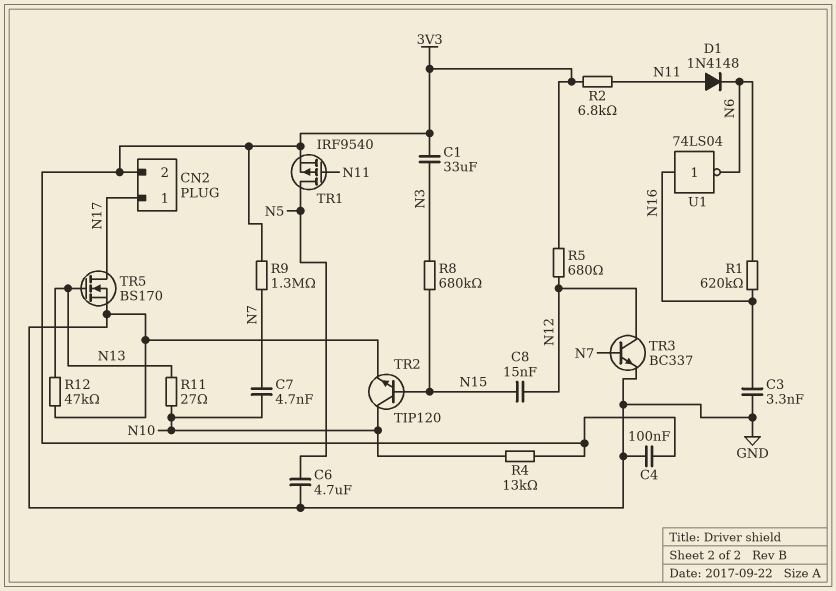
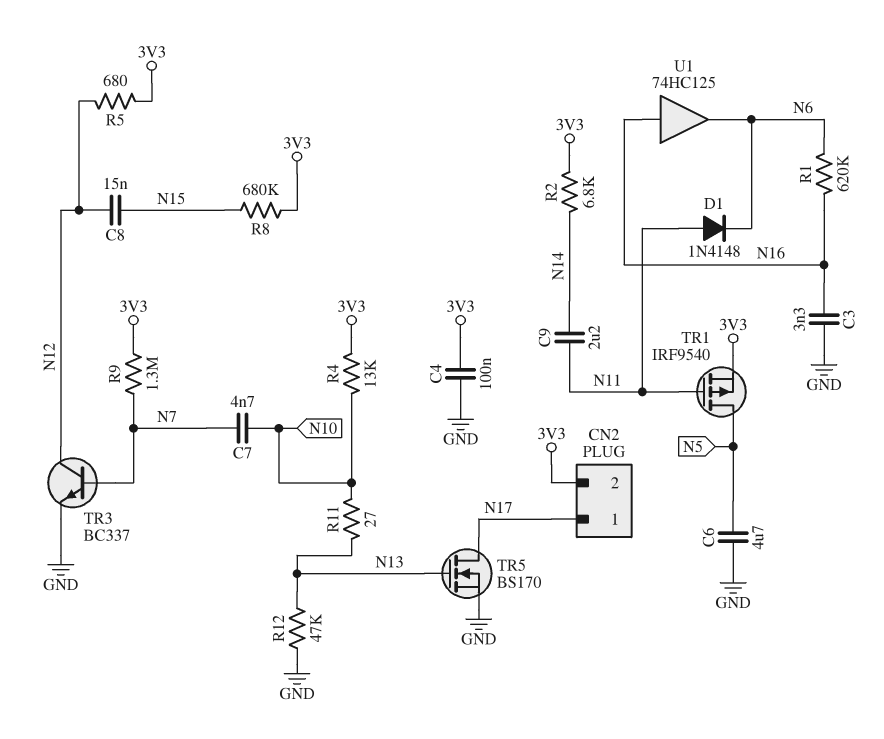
C1: 33uF (3V3, N3) -> none
C9: none -> 2.2uF (N11, N14)
R2: 6.8k (3V3, N11) -> 6.8k (3V3, N14)
R8: 680k (N3, N15) -> 680k (3V3, N15)
TR2: NPN TIP120 (B N15, C N10, E GND) -> none
U1: NOT 74LS04 (in N16, out N6) -> buffer 74HC125 (in N16, out N6)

---

What the task requires: Give back exactly the lines from the one containing "C9: none -> 2.2uF (N11, N14)" to the end of the material, both ends included.

Answer for this exercise:
C9: none -> 2.2uF (N11, N14)
R2: 6.8k (3V3, N11) -> 6.8k (3V3, N14)
R8: 680k (N3, N15) -> 680k (3V3, N15)
TR2: NPN TIP120 (B N15, C N10, E GND) -> none
U1: NOT 74LS04 (in N16, out N6) -> buffer 74HC125 (in N16, out N6)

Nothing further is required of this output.